** EXERCISE DESCRIPTION **
Please filter the data below down to the lines holding the string "turquoise".

________

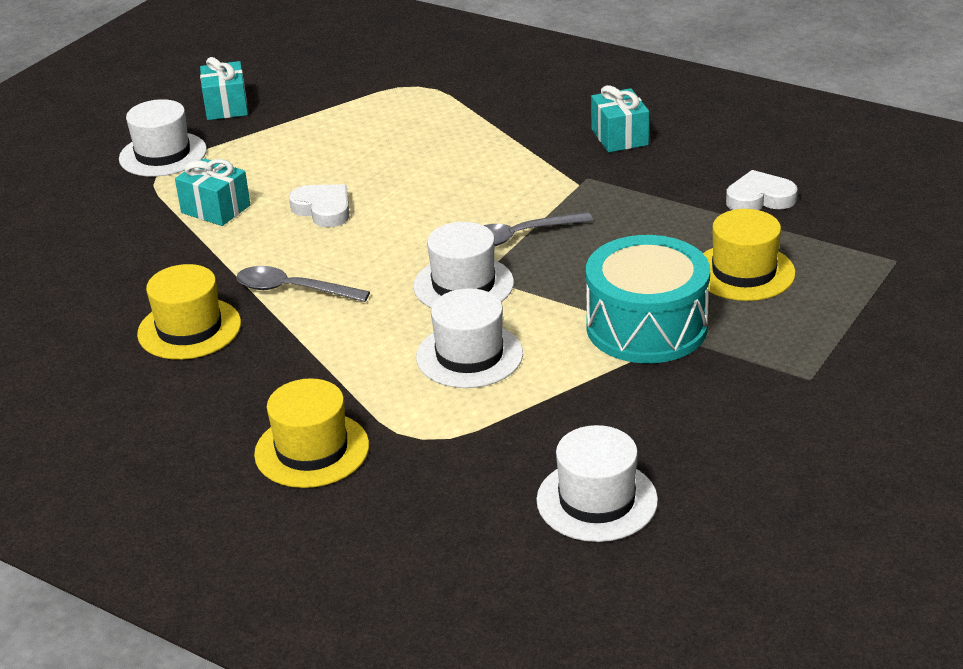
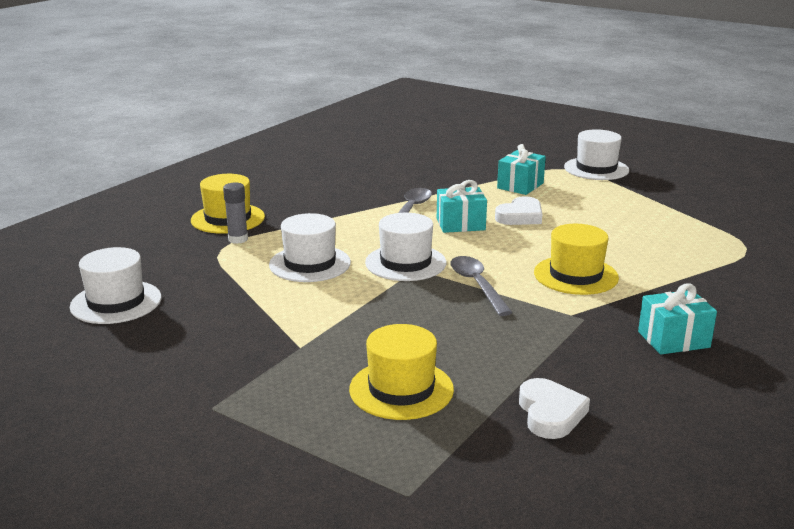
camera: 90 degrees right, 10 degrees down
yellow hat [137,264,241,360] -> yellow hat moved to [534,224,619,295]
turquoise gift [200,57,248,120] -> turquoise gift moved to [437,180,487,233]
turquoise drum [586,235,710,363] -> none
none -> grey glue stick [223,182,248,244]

________

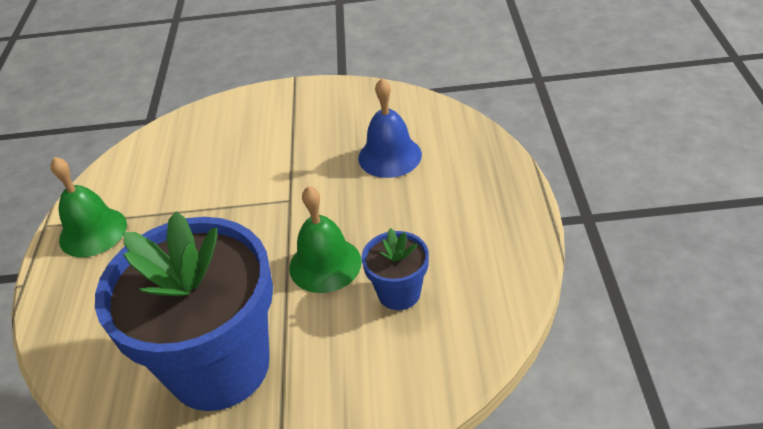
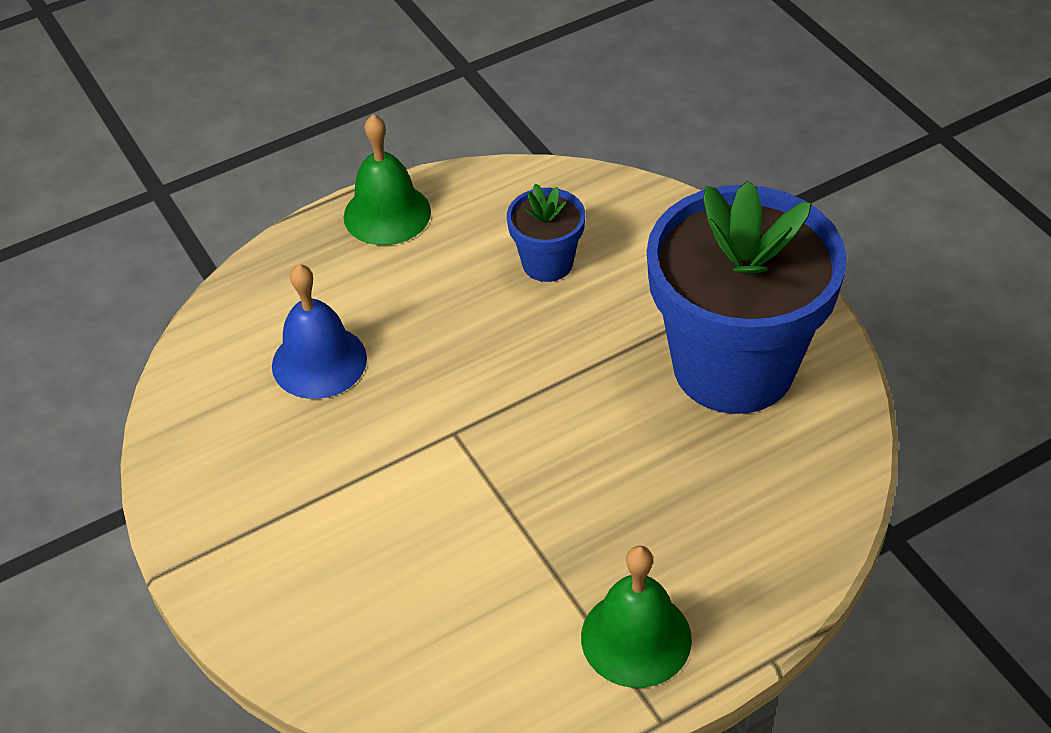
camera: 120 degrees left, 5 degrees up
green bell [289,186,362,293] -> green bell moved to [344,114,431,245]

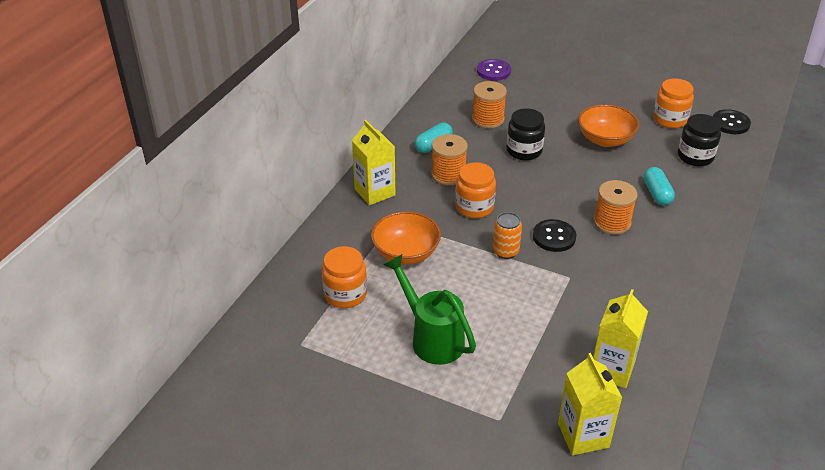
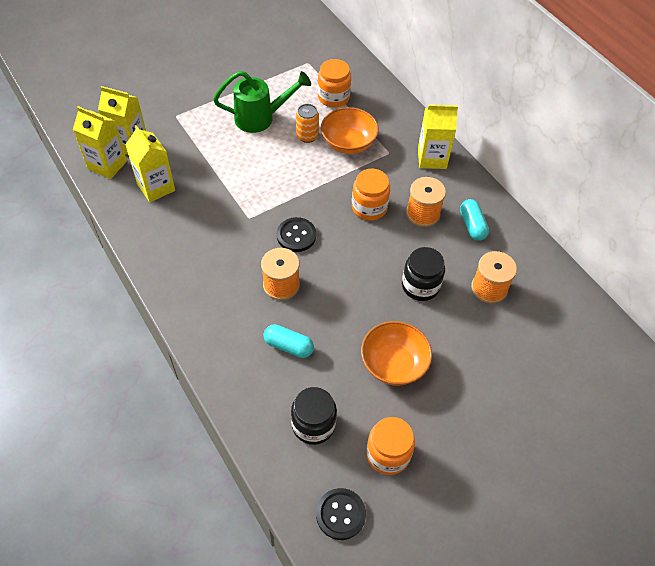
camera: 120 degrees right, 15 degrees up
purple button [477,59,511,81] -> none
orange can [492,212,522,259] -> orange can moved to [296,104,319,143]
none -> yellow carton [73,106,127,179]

________

** RESPONSE TO THIS EXERCISE **
turquoise gift [200,57,248,120] -> turquoise gift moved to [437,180,487,233]
turquoise drum [586,235,710,363] -> none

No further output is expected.